→ **Aim of the task**:
Report how many lines below contain the word "minus". Give only the number.

*** Opening Provided records ***

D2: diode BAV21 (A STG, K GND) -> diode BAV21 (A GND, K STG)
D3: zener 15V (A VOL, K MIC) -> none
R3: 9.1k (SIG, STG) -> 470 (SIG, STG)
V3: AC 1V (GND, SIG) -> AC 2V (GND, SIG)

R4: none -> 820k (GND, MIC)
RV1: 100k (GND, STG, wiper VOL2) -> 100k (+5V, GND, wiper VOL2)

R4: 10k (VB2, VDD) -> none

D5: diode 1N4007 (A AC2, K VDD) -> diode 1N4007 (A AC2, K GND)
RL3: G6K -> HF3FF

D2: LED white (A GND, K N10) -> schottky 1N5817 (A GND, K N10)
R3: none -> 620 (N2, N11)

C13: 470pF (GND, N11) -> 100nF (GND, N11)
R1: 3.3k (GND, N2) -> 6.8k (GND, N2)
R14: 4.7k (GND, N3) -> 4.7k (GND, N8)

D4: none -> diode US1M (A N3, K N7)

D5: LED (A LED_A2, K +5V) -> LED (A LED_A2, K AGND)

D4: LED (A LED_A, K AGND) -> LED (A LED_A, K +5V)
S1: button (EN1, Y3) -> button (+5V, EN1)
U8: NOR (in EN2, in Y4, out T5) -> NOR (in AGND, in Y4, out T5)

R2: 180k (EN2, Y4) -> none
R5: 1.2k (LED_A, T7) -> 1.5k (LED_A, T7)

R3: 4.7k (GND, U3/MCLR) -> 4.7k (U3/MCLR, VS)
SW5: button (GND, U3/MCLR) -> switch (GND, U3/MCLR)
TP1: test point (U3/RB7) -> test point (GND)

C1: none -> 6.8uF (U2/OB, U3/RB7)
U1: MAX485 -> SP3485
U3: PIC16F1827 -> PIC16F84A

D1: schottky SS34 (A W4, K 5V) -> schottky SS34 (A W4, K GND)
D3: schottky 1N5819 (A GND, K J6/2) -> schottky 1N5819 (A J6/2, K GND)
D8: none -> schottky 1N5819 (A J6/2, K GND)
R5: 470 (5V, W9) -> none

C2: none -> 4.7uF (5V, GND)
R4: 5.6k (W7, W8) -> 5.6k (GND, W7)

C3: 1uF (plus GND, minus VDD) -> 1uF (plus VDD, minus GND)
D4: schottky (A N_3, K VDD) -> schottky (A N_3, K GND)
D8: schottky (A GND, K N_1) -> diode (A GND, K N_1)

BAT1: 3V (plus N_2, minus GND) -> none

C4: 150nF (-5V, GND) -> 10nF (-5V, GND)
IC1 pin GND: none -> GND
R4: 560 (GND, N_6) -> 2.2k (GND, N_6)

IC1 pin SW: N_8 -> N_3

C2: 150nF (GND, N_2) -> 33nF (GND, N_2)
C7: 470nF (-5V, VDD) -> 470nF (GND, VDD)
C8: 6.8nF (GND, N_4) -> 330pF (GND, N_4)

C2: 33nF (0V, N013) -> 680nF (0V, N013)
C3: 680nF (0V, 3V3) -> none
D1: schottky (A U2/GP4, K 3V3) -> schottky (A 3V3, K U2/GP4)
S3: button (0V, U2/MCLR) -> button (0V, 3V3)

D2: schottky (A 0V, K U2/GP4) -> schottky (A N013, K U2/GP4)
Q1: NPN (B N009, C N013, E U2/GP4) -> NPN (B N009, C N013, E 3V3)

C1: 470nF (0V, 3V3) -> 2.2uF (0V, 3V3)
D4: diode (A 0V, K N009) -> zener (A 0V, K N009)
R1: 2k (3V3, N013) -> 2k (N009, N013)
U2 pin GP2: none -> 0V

*** Closing Provided records ***

→ **Response below**:
2